Activity
Once you reach the line with "R1: 4.7k (5V, N13) -> 43k (5V, N13)" in the material below, copy each line exactly up to and including the line with "SW1: switch (5V, N1) -> switch (GND, N1)", and skip the pictures.

___

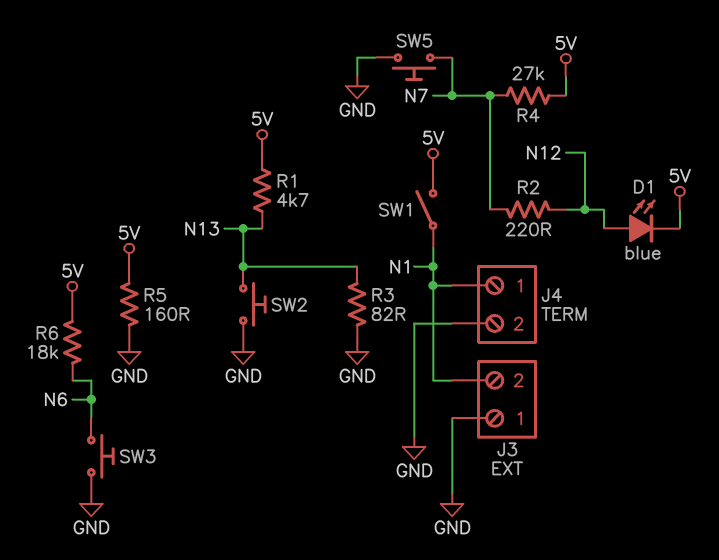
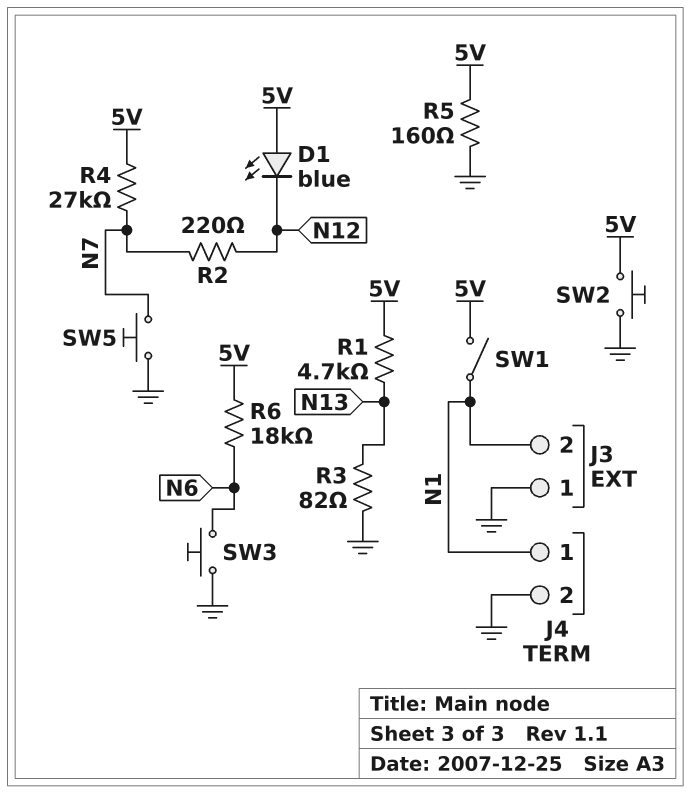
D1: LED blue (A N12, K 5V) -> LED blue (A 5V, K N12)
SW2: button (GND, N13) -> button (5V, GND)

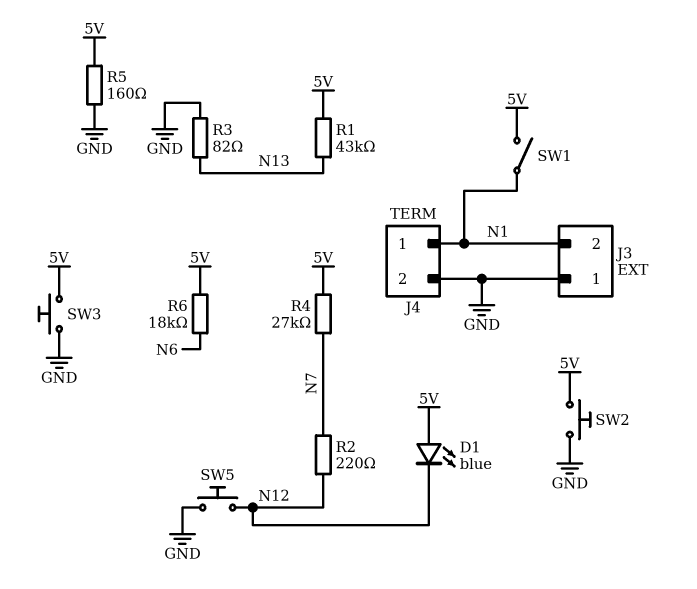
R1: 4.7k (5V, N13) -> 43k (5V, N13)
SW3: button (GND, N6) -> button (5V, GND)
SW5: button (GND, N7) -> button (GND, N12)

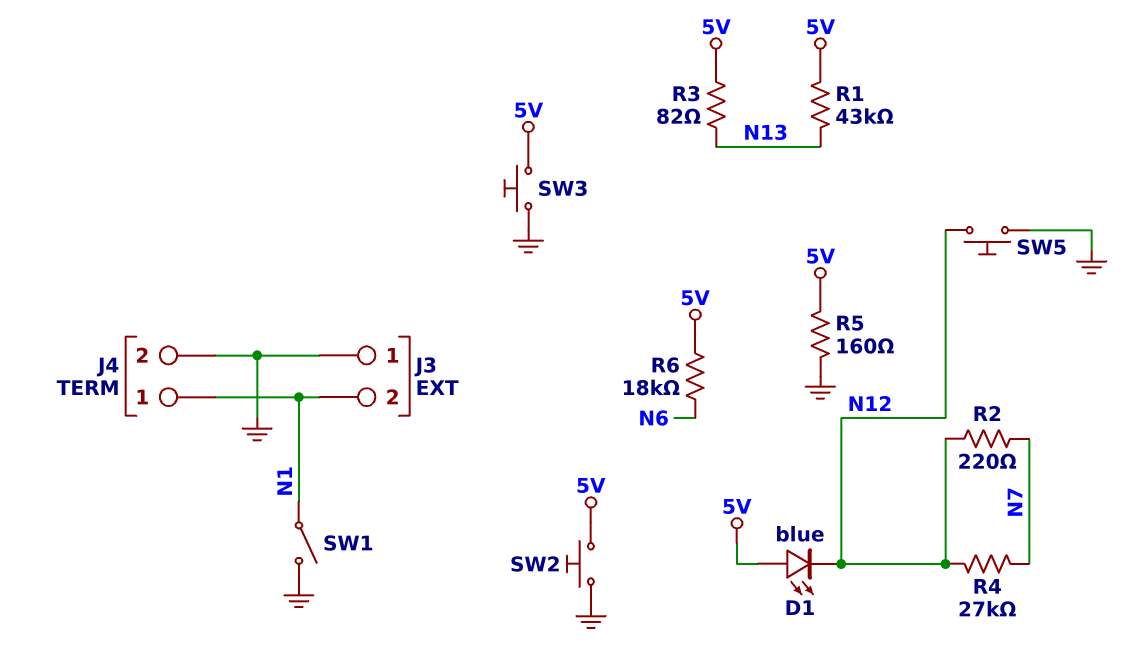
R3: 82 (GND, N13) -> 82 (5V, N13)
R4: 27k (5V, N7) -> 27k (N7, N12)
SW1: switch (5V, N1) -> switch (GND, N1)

___

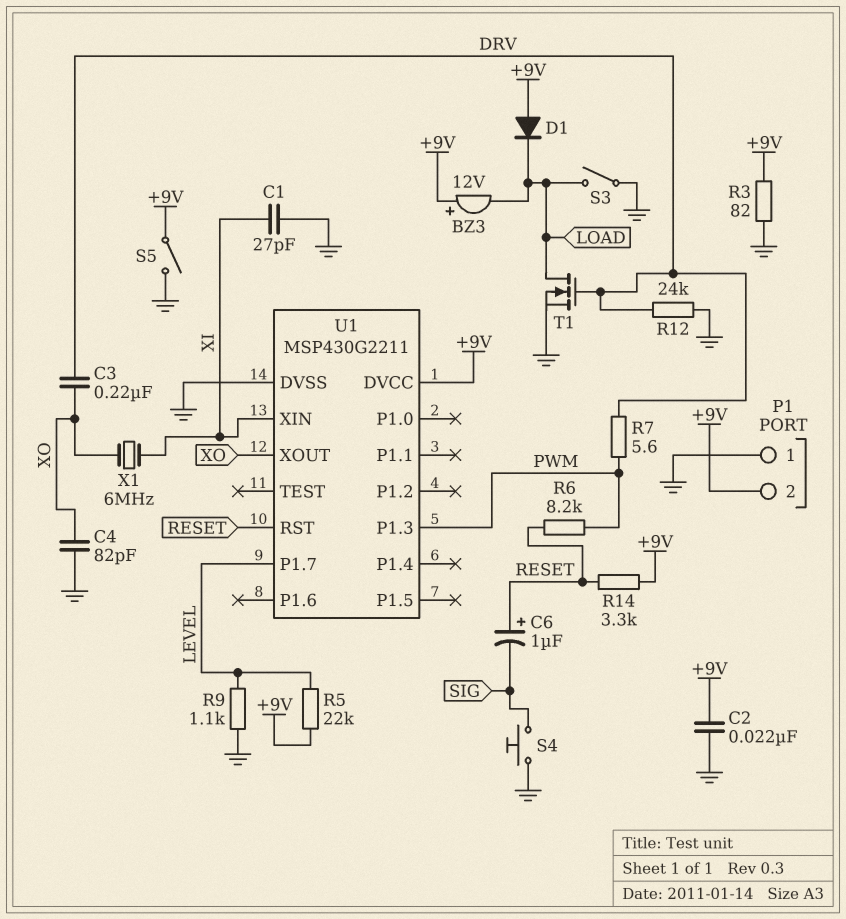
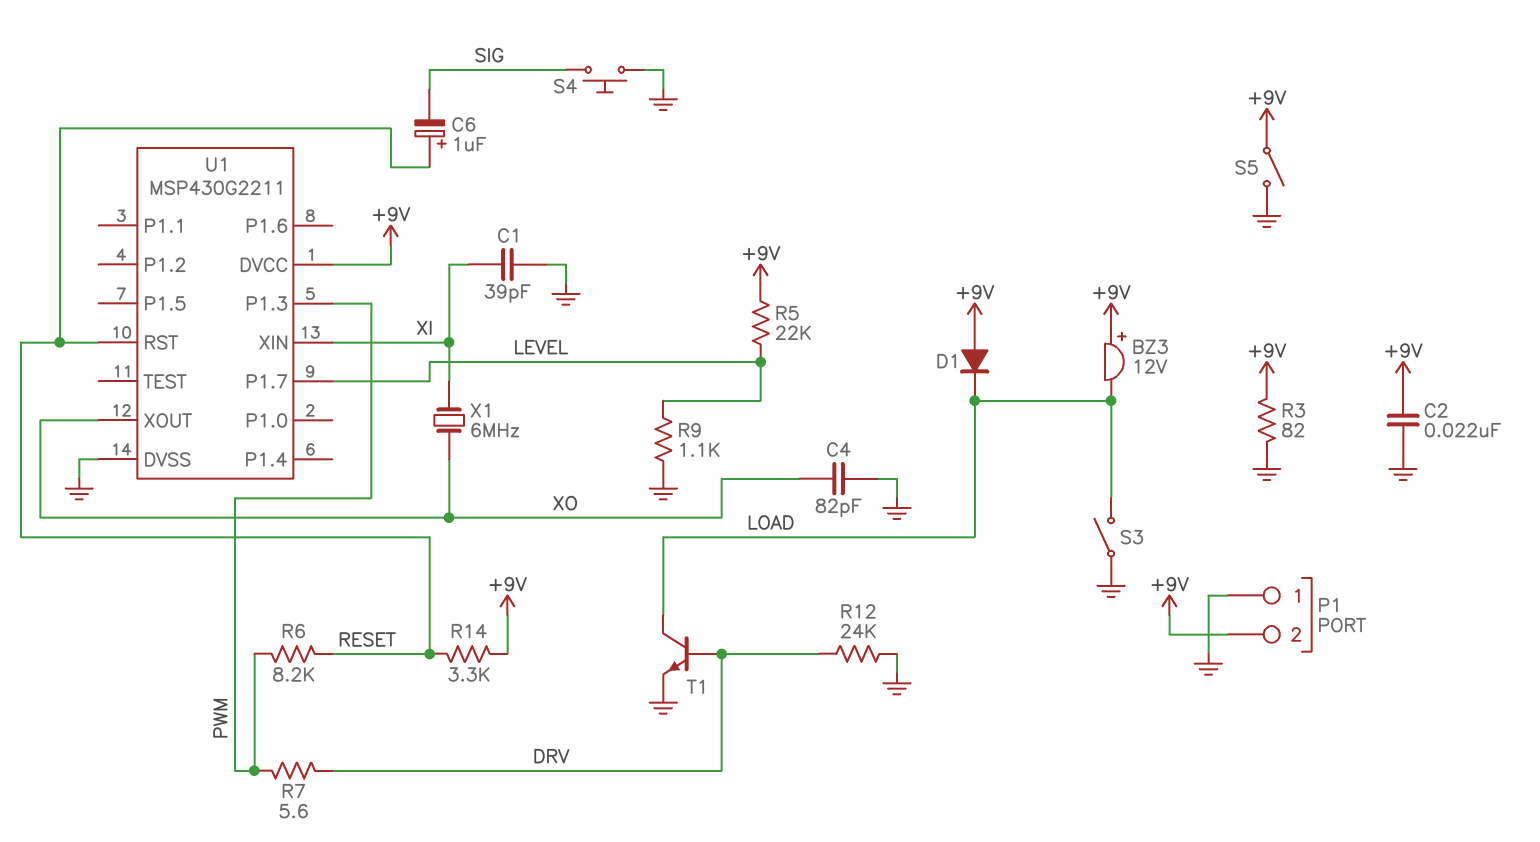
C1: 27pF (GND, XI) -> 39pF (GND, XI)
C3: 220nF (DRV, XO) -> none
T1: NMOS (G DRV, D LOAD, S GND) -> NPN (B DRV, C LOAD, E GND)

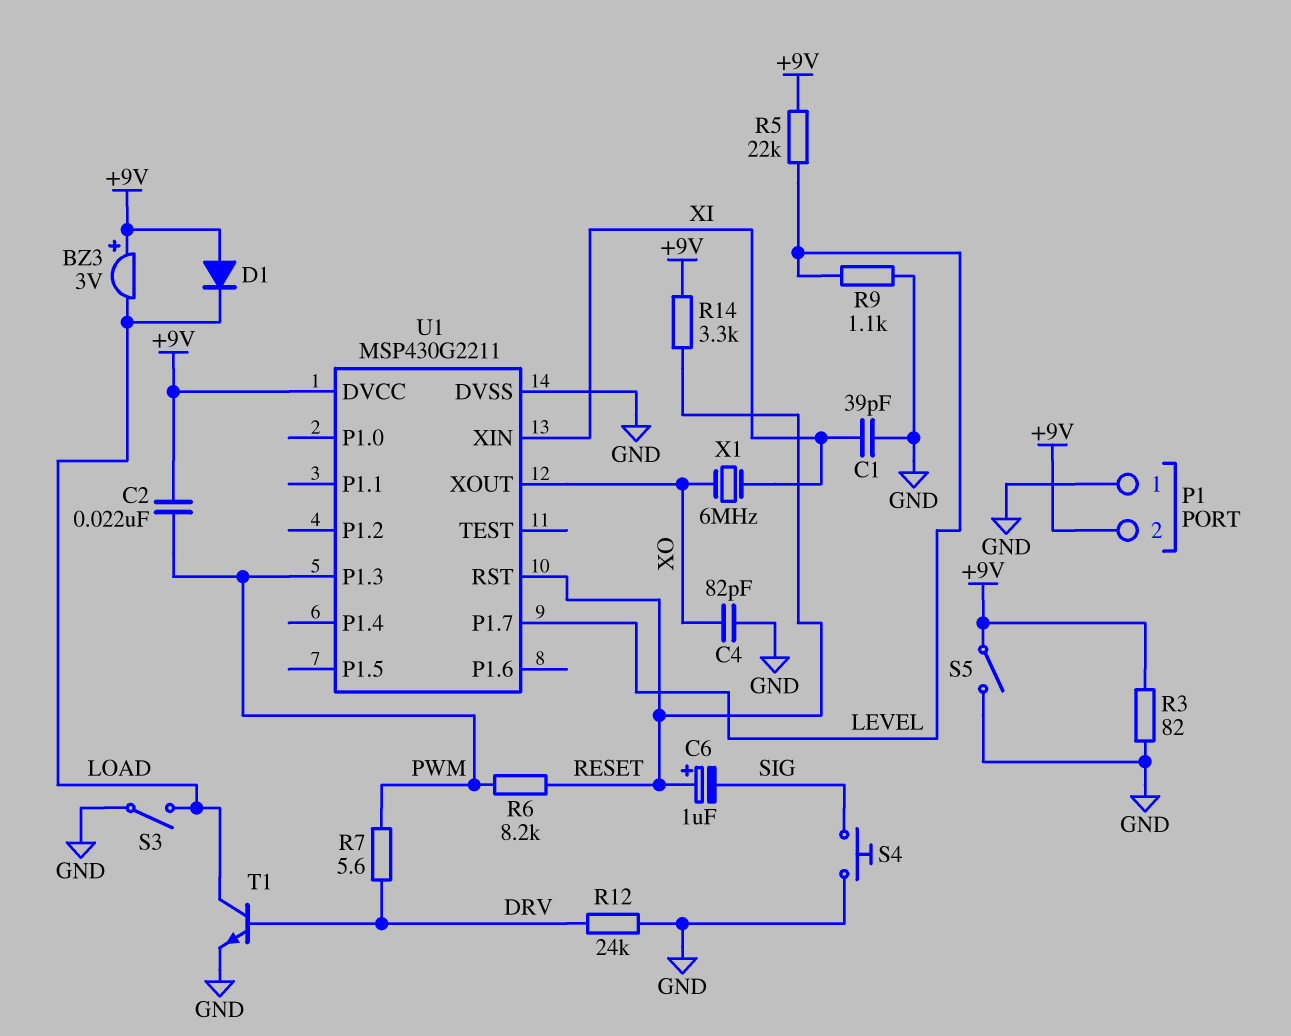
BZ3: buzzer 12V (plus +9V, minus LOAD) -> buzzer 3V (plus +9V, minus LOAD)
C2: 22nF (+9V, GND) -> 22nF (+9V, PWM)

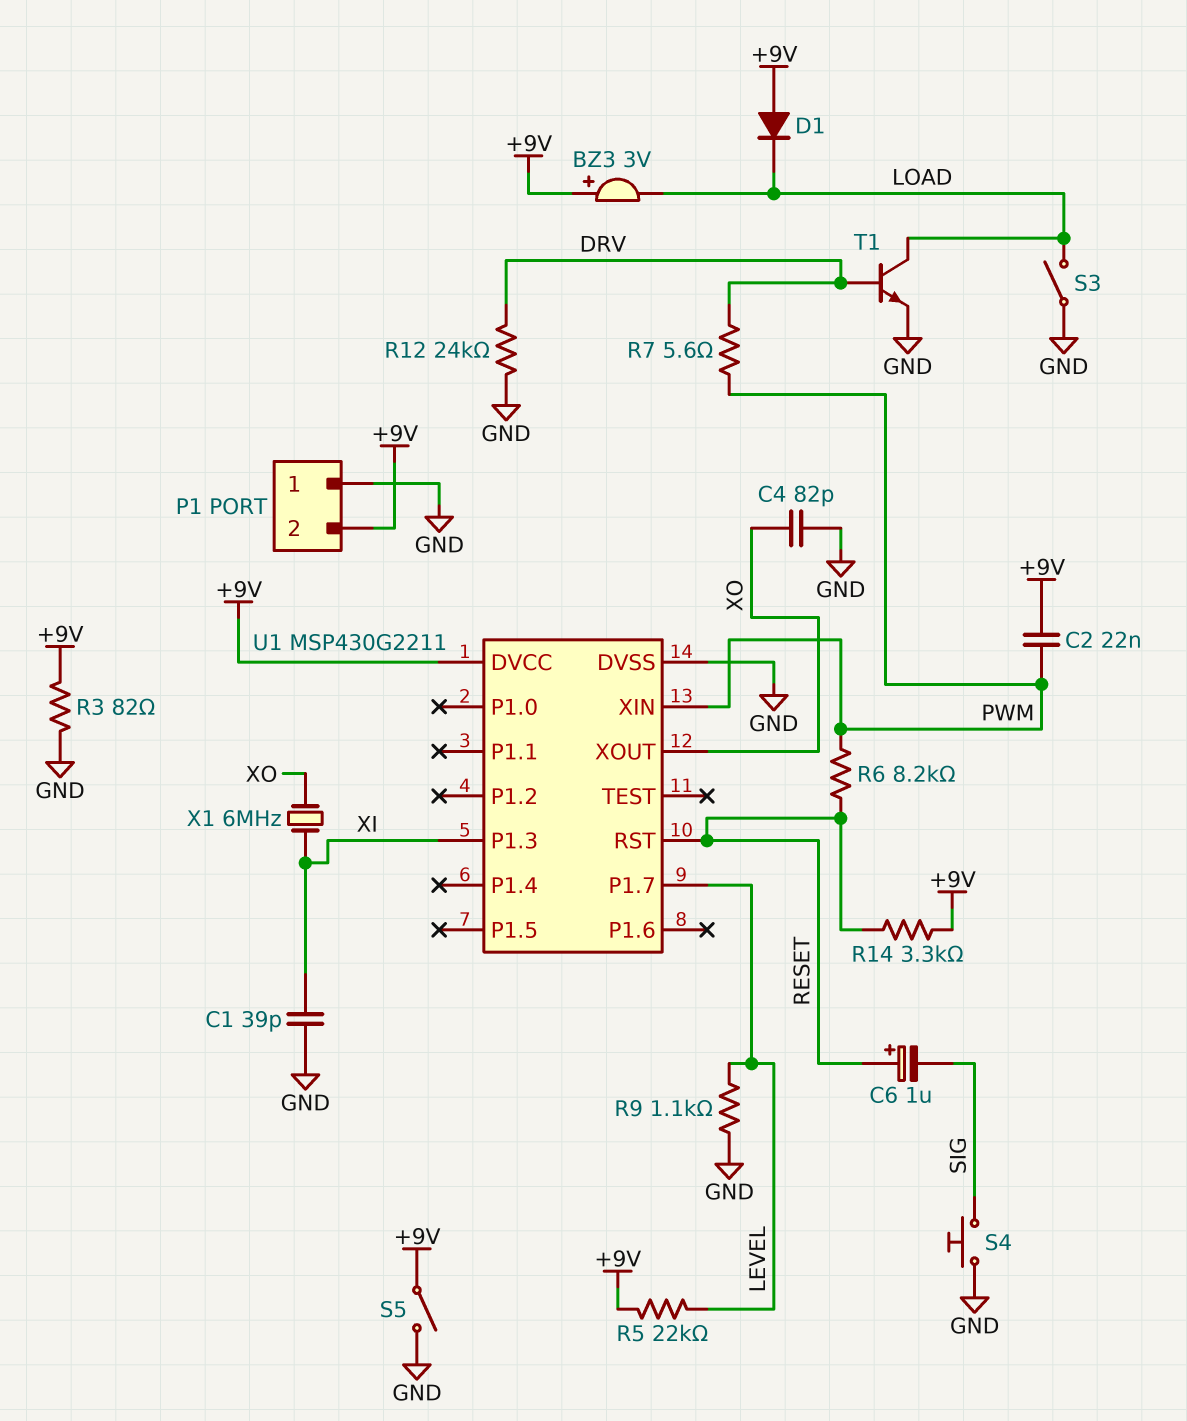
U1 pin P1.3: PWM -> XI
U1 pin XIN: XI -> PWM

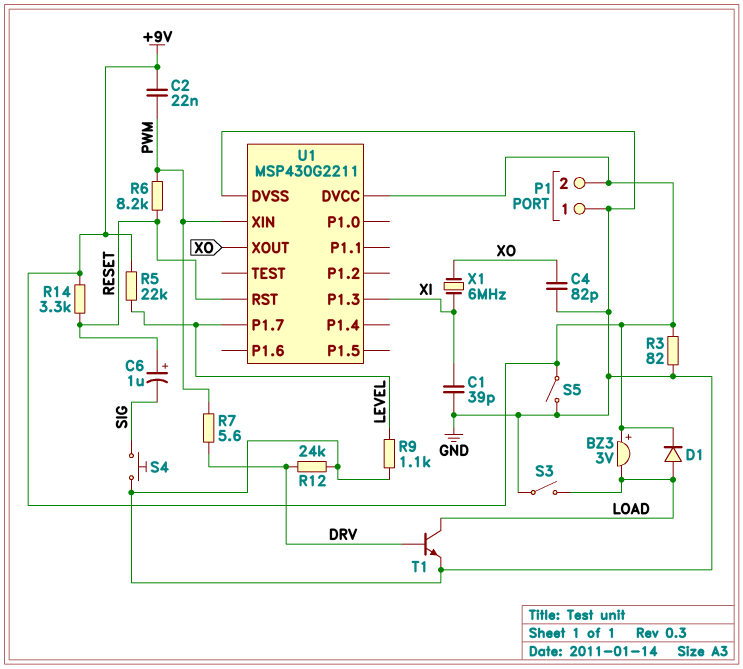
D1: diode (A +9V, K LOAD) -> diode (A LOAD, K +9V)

___

Finished exercise
R1: 4.7k (5V, N13) -> 43k (5V, N13)
SW3: button (GND, N6) -> button (5V, GND)
SW5: button (GND, N7) -> button (GND, N12)

R3: 82 (GND, N13) -> 82 (5V, N13)
R4: 27k (5V, N7) -> 27k (N7, N12)
SW1: switch (5V, N1) -> switch (GND, N1)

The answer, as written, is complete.